> What you have to do
Would you please restate the data exactly as it stands, apart from the pictures?

> Information supplied
§
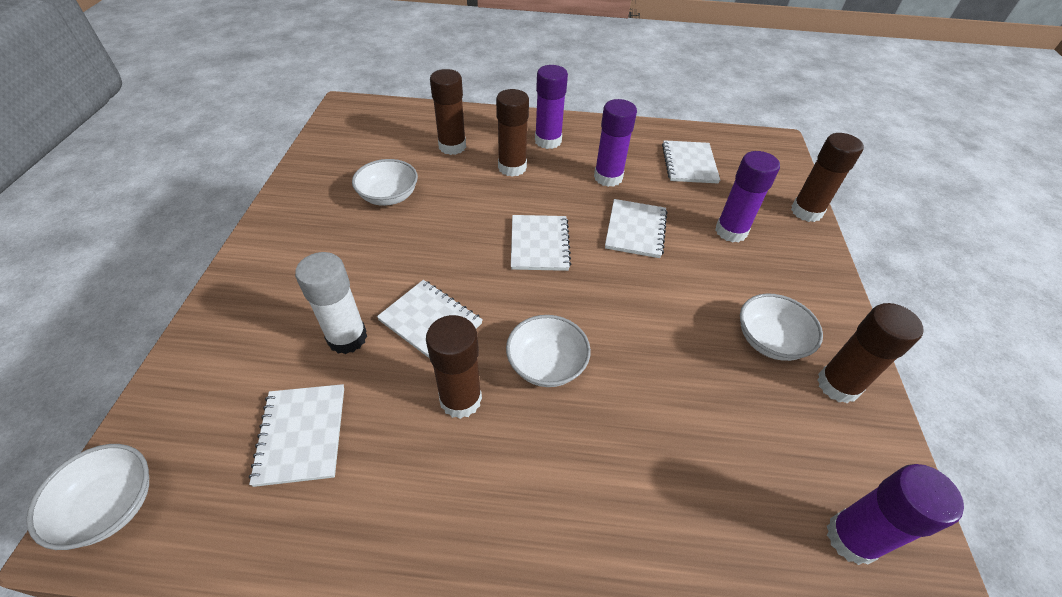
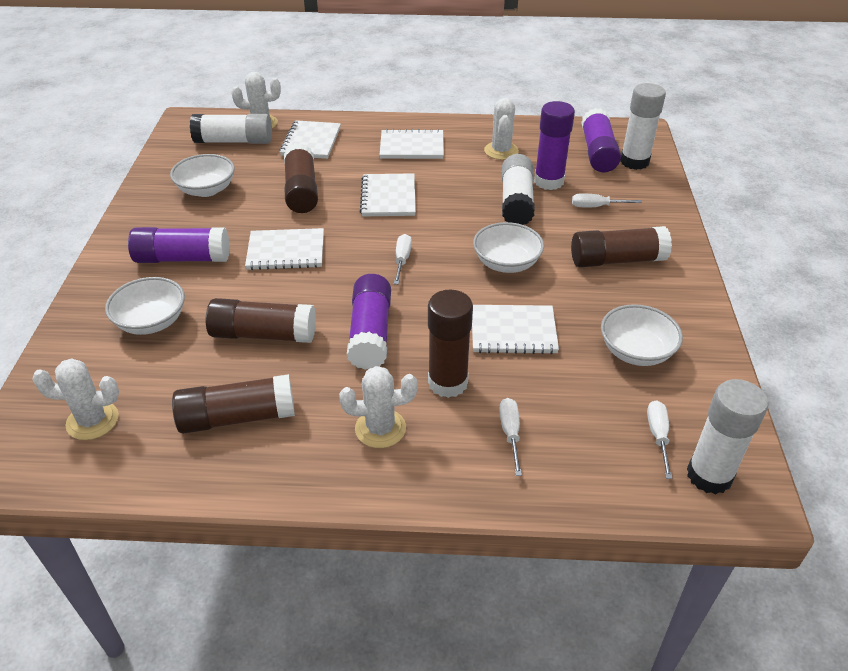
white cactus: 0 -> 4
white glue stick: 1 -> 4
white screwdriver: 0 -> 4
§
> Completed exercise
white cactus: 0 -> 4
white glue stick: 1 -> 4
white screwdriver: 0 -> 4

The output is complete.